**Required work:** When you reach the line containing "R2: 82k (+12V, VB) -> 82k (+12V, VE)" in the data below, begin returning lines exactly as written, and stop once the line containing "SW2: switch (SIG17, VEXT)" has been returned.

**Supplied material:**
((

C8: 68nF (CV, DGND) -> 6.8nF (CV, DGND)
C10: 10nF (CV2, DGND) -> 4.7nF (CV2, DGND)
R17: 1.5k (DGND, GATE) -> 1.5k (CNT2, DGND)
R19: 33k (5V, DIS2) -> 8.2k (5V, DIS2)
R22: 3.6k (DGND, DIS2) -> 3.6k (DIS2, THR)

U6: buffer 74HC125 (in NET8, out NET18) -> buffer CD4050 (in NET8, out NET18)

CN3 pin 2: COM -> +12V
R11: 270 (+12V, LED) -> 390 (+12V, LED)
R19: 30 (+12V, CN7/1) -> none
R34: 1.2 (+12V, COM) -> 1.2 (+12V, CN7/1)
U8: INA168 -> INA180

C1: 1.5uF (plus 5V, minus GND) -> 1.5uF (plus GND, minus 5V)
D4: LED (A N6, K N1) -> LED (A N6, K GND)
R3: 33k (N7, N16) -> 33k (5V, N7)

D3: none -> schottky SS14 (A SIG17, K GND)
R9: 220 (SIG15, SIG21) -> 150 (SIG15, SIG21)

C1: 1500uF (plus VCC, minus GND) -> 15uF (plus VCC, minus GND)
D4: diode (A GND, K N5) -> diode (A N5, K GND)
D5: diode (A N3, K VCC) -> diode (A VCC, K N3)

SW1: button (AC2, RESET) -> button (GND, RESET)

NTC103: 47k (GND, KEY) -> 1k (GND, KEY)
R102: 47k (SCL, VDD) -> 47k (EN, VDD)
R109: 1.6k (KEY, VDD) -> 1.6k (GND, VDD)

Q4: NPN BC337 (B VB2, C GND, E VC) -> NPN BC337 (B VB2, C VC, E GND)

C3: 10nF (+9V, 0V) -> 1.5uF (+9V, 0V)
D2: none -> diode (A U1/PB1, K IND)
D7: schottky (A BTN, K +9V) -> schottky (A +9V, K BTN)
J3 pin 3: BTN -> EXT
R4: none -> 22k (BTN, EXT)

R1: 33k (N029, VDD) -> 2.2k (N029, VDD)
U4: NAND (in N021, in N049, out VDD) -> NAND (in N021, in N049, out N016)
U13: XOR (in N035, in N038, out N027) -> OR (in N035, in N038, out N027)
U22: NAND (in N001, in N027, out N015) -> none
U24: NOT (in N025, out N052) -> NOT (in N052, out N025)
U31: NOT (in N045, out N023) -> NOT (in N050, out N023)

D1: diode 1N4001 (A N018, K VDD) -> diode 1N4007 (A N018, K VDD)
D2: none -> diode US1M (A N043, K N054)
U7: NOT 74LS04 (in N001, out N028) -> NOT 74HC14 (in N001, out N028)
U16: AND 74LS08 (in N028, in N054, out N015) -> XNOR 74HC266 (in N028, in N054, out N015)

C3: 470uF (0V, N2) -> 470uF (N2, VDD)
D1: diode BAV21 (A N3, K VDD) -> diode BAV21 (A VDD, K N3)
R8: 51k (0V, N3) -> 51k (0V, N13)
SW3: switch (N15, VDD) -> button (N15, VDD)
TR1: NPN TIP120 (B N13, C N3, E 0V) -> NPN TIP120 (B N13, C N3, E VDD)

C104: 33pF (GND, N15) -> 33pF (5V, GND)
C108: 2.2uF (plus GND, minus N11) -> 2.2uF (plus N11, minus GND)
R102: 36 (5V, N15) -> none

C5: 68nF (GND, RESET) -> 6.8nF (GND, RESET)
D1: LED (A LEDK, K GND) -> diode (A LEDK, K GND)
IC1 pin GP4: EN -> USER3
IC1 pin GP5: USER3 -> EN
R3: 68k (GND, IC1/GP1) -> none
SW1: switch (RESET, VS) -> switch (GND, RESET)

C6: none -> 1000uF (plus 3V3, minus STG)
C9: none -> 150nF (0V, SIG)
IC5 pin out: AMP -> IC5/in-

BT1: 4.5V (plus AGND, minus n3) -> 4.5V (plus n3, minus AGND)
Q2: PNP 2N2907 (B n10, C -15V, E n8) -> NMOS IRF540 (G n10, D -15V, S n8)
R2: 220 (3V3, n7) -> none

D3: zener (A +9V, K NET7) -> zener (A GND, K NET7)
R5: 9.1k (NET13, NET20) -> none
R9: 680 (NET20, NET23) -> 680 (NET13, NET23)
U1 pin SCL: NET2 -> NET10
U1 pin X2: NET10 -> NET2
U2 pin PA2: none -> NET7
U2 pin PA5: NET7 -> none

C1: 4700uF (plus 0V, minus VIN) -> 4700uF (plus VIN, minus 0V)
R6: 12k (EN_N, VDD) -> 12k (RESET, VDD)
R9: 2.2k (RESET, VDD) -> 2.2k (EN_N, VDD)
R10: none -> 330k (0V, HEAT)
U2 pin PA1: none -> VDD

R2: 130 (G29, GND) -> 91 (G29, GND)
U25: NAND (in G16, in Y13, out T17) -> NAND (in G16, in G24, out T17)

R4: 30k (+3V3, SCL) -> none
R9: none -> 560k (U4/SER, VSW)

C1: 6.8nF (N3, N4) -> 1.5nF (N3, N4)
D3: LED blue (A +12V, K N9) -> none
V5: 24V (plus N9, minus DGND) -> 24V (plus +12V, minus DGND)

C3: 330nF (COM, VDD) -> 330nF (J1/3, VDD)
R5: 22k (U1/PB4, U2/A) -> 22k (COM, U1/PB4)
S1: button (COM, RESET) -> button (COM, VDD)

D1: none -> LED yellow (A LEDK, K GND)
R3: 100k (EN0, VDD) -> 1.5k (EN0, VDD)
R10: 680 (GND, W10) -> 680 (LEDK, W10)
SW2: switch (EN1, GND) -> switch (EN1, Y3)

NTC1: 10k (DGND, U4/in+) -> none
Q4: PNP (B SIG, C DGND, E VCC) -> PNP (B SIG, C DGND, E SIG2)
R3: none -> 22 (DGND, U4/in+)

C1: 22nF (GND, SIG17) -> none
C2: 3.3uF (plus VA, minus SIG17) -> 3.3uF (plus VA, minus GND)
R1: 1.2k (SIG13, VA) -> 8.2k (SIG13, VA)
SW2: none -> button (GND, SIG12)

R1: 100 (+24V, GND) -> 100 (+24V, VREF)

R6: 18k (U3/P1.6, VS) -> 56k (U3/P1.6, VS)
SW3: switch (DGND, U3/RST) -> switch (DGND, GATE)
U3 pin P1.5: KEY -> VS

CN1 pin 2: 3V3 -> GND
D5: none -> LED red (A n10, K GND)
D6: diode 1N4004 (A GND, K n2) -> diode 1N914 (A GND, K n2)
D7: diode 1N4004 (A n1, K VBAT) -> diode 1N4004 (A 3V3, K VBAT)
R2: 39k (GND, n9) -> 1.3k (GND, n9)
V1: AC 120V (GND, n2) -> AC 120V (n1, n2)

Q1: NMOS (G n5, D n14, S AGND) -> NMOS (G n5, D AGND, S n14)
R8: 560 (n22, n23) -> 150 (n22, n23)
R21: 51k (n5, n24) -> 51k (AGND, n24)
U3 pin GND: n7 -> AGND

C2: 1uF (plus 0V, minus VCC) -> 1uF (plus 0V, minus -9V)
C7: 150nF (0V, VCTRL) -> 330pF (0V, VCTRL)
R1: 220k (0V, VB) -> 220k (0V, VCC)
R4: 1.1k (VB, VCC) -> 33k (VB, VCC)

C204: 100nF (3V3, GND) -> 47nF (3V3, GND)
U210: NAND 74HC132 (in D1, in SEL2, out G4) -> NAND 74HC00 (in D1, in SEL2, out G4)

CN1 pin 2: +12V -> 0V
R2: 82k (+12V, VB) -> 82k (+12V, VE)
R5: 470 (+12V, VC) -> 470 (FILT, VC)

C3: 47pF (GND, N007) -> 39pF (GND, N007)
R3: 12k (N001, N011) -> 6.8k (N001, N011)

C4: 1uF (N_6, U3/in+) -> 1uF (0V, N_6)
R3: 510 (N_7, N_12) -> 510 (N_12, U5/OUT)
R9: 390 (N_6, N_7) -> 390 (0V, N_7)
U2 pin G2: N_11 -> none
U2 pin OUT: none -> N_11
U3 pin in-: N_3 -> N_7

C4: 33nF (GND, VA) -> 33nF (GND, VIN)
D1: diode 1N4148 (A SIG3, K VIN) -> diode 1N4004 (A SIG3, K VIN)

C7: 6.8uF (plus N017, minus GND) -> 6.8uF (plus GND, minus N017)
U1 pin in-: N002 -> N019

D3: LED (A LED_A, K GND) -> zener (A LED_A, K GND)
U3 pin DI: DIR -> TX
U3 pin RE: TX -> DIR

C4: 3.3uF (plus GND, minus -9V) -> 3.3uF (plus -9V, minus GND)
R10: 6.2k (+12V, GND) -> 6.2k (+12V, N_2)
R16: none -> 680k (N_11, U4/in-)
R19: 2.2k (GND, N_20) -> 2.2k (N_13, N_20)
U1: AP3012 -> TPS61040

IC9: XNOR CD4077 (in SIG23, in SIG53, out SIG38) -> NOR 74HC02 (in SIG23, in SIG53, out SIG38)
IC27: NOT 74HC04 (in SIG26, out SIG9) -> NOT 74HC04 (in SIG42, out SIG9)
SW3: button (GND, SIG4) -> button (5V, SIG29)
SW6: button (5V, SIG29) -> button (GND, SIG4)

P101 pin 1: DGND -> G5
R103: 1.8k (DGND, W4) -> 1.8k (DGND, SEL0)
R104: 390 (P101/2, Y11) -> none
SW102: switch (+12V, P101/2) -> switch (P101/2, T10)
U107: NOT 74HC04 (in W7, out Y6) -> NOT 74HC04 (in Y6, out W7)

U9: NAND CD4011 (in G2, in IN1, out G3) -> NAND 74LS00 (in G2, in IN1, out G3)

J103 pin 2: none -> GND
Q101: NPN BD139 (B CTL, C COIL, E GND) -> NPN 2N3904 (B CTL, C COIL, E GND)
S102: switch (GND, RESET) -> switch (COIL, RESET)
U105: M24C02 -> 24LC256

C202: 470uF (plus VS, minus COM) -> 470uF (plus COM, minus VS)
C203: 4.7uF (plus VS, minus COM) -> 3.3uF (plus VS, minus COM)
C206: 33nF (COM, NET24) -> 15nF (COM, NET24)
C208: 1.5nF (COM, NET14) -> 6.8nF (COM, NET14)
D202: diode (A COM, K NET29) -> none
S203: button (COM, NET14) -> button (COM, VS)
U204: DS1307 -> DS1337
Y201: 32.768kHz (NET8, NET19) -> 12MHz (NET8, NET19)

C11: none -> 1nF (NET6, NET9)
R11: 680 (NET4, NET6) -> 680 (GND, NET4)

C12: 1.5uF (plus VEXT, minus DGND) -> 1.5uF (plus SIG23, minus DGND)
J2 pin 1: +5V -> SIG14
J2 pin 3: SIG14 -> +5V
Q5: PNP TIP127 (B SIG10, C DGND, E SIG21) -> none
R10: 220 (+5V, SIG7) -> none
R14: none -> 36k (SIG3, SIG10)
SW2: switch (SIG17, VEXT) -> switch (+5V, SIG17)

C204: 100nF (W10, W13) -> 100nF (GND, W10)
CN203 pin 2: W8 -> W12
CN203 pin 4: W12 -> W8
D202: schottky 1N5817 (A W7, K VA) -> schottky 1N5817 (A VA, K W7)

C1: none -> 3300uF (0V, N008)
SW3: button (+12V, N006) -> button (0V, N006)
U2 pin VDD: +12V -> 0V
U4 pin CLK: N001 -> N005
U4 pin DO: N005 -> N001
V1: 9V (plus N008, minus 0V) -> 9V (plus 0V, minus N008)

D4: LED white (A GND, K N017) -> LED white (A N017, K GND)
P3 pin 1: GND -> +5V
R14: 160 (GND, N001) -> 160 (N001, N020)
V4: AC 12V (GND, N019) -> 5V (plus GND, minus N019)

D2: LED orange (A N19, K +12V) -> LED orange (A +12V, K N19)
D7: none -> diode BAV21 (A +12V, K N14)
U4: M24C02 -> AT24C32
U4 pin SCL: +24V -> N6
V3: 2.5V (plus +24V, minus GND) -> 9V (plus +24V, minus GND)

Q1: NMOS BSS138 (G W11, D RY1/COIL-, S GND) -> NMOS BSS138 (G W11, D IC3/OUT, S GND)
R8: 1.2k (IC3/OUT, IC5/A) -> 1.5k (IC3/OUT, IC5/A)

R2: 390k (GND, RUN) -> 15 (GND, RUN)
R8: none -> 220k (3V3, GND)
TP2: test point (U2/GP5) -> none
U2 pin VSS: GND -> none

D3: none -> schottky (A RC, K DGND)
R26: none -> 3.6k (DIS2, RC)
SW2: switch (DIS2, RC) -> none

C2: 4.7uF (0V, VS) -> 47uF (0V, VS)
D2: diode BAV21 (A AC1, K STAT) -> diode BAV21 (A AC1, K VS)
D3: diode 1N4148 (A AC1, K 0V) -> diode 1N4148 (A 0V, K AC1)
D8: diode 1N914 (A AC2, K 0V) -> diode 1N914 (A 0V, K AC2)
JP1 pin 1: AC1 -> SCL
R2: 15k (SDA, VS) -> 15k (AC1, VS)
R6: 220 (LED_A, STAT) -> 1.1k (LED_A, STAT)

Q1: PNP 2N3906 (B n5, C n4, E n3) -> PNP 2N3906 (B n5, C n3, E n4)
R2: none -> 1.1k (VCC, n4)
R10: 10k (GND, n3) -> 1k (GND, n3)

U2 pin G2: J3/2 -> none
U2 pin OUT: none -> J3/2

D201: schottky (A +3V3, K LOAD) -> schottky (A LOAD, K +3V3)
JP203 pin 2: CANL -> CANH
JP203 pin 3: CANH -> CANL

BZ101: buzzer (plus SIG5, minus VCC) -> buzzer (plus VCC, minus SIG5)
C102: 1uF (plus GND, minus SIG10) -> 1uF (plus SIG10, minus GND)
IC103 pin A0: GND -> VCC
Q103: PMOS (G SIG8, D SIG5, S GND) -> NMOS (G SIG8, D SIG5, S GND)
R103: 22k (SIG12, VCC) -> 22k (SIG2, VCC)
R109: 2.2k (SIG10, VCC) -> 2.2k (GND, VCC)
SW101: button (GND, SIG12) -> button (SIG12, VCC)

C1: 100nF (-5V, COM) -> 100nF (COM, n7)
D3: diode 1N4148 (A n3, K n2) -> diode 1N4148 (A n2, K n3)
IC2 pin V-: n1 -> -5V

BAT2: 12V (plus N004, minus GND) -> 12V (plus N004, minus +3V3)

))

**Problem solution:**
R2: 82k (+12V, VB) -> 82k (+12V, VE)
R5: 470 (+12V, VC) -> 470 (FILT, VC)

C3: 47pF (GND, N007) -> 39pF (GND, N007)
R3: 12k (N001, N011) -> 6.8k (N001, N011)

C4: 1uF (N_6, U3/in+) -> 1uF (0V, N_6)
R3: 510 (N_7, N_12) -> 510 (N_12, U5/OUT)
R9: 390 (N_6, N_7) -> 390 (0V, N_7)
U2 pin G2: N_11 -> none
U2 pin OUT: none -> N_11
U3 pin in-: N_3 -> N_7

C4: 33nF (GND, VA) -> 33nF (GND, VIN)
D1: diode 1N4148 (A SIG3, K VIN) -> diode 1N4004 (A SIG3, K VIN)

C7: 6.8uF (plus N017, minus GND) -> 6.8uF (plus GND, minus N017)
U1 pin in-: N002 -> N019

D3: LED (A LED_A, K GND) -> zener (A LED_A, K GND)
U3 pin DI: DIR -> TX
U3 pin RE: TX -> DIR

C4: 3.3uF (plus GND, minus -9V) -> 3.3uF (plus -9V, minus GND)
R10: 6.2k (+12V, GND) -> 6.2k (+12V, N_2)
R16: none -> 680k (N_11, U4/in-)
R19: 2.2k (GND, N_20) -> 2.2k (N_13, N_20)
U1: AP3012 -> TPS61040

IC9: XNOR CD4077 (in SIG23, in SIG53, out SIG38) -> NOR 74HC02 (in SIG23, in SIG53, out SIG38)
IC27: NOT 74HC04 (in SIG26, out SIG9) -> NOT 74HC04 (in SIG42, out SIG9)
SW3: button (GND, SIG4) -> button (5V, SIG29)
SW6: button (5V, SIG29) -> button (GND, SIG4)

P101 pin 1: DGND -> G5
R103: 1.8k (DGND, W4) -> 1.8k (DGND, SEL0)
R104: 390 (P101/2, Y11) -> none
SW102: switch (+12V, P101/2) -> switch (P101/2, T10)
U107: NOT 74HC04 (in W7, out Y6) -> NOT 74HC04 (in Y6, out W7)

U9: NAND CD4011 (in G2, in IN1, out G3) -> NAND 74LS00 (in G2, in IN1, out G3)

J103 pin 2: none -> GND
Q101: NPN BD139 (B CTL, C COIL, E GND) -> NPN 2N3904 (B CTL, C COIL, E GND)
S102: switch (GND, RESET) -> switch (COIL, RESET)
U105: M24C02 -> 24LC256

C202: 470uF (plus VS, minus COM) -> 470uF (plus COM, minus VS)
C203: 4.7uF (plus VS, minus COM) -> 3.3uF (plus VS, minus COM)
C206: 33nF (COM, NET24) -> 15nF (COM, NET24)
C208: 1.5nF (COM, NET14) -> 6.8nF (COM, NET14)
D202: diode (A COM, K NET29) -> none
S203: button (COM, NET14) -> button (COM, VS)
U204: DS1307 -> DS1337
Y201: 32.768kHz (NET8, NET19) -> 12MHz (NET8, NET19)

C11: none -> 1nF (NET6, NET9)
R11: 680 (NET4, NET6) -> 680 (GND, NET4)

C12: 1.5uF (plus VEXT, minus DGND) -> 1.5uF (plus SIG23, minus DGND)
J2 pin 1: +5V -> SIG14
J2 pin 3: SIG14 -> +5V
Q5: PNP TIP127 (B SIG10, C DGND, E SIG21) -> none
R10: 220 (+5V, SIG7) -> none
R14: none -> 36k (SIG3, SIG10)
SW2: switch (SIG17, VEXT) -> switch (+5V, SIG17)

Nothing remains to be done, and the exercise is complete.